Task: Keep only the lines that hold the string "arrow", filtering out the rest of the entries below.

+===+

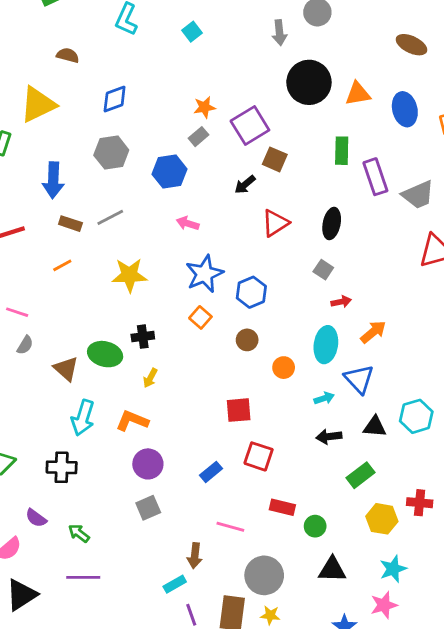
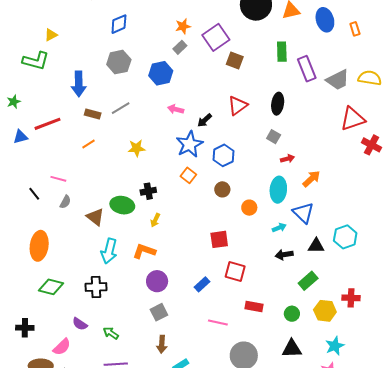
yellow triangle: (38, 104) -> (51, 35), moved, size x0.5
black arrow: (245, 184) -> (205, 120), moved
yellow star: (129, 275) -> (136, 148), size x0.7
green circle: (315, 526) -> (292, 314), moved
brown arrow: (195, 556) -> (162, 344), moved

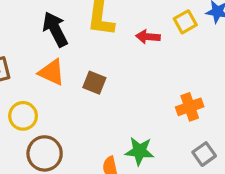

+===+

Output of the exercise:
black arrow: (245, 184) -> (205, 120), moved
brown arrow: (195, 556) -> (162, 344), moved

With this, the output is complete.